- **Data to use**:
___

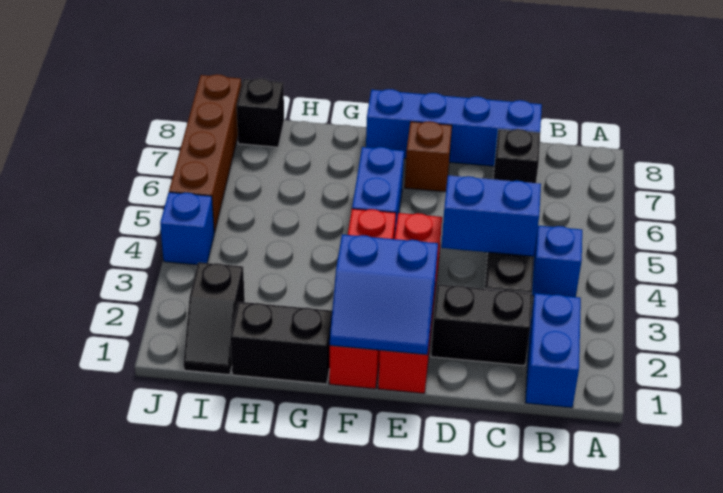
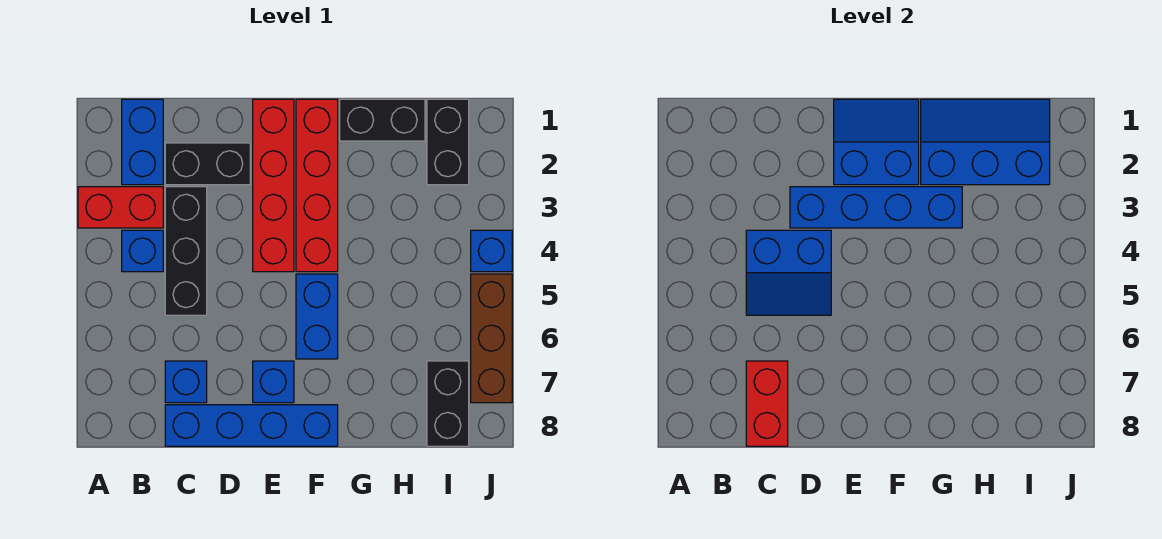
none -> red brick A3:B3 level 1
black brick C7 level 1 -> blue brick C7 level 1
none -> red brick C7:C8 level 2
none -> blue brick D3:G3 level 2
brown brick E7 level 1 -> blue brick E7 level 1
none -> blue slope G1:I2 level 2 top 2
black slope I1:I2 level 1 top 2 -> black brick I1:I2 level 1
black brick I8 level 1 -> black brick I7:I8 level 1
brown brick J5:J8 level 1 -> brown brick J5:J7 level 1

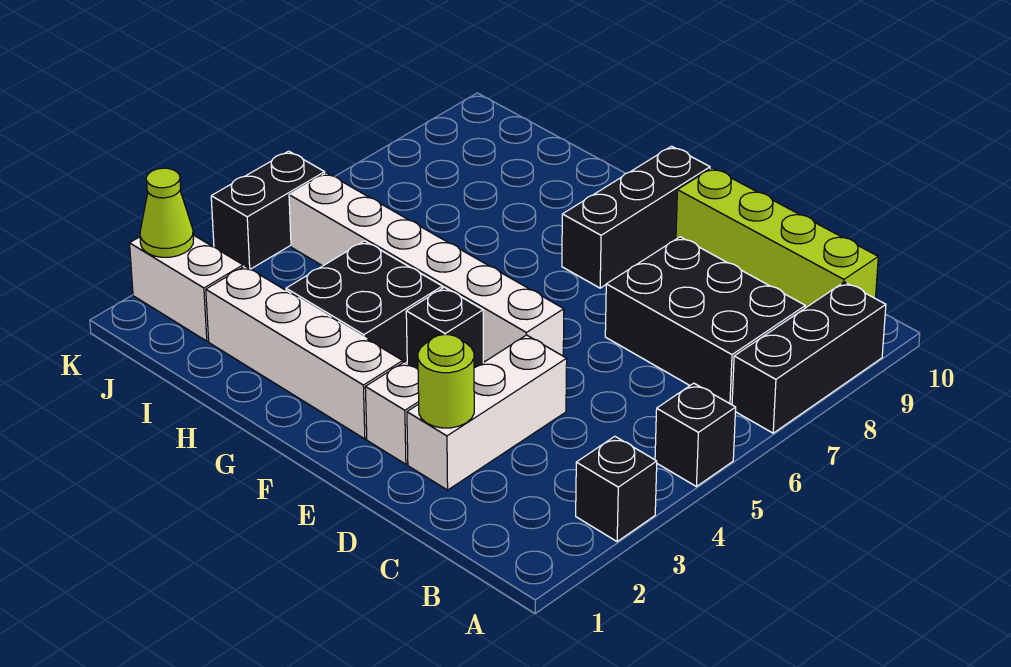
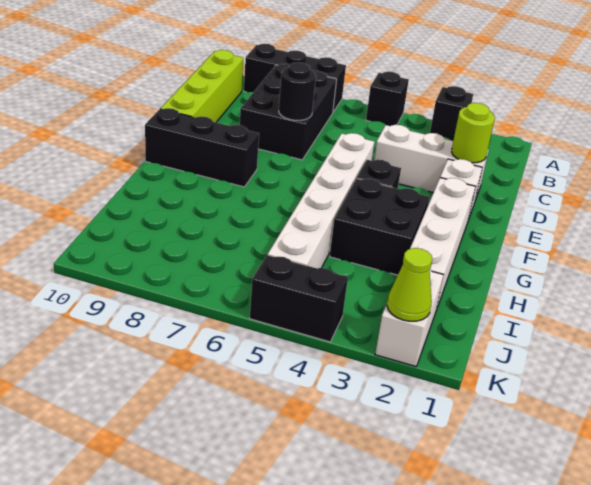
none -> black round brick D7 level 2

___

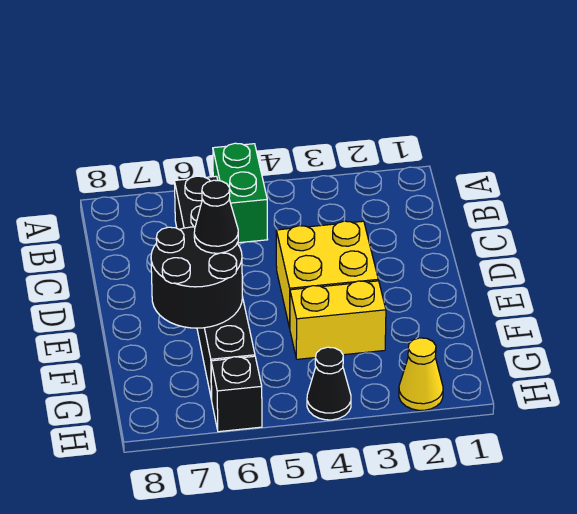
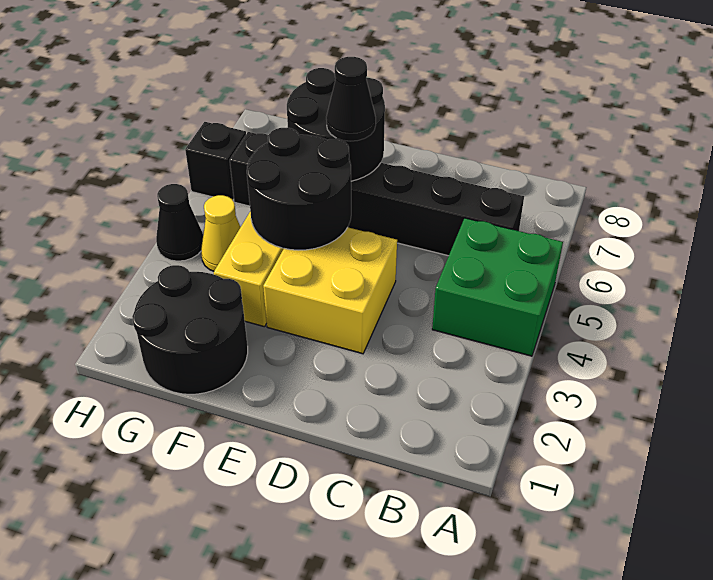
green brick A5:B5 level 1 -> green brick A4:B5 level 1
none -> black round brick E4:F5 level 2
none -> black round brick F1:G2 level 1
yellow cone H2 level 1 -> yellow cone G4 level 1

___

- **Prompt**:
Transcribe the records above exactly, beginning at the line that contains "none -> black round brick E4:F5 level 2" and ending with the line that contains "yellow cone H2", both included, and nothing else.

- **Exercise result**:
none -> black round brick E4:F5 level 2
none -> black round brick F1:G2 level 1
yellow cone H2 level 1 -> yellow cone G4 level 1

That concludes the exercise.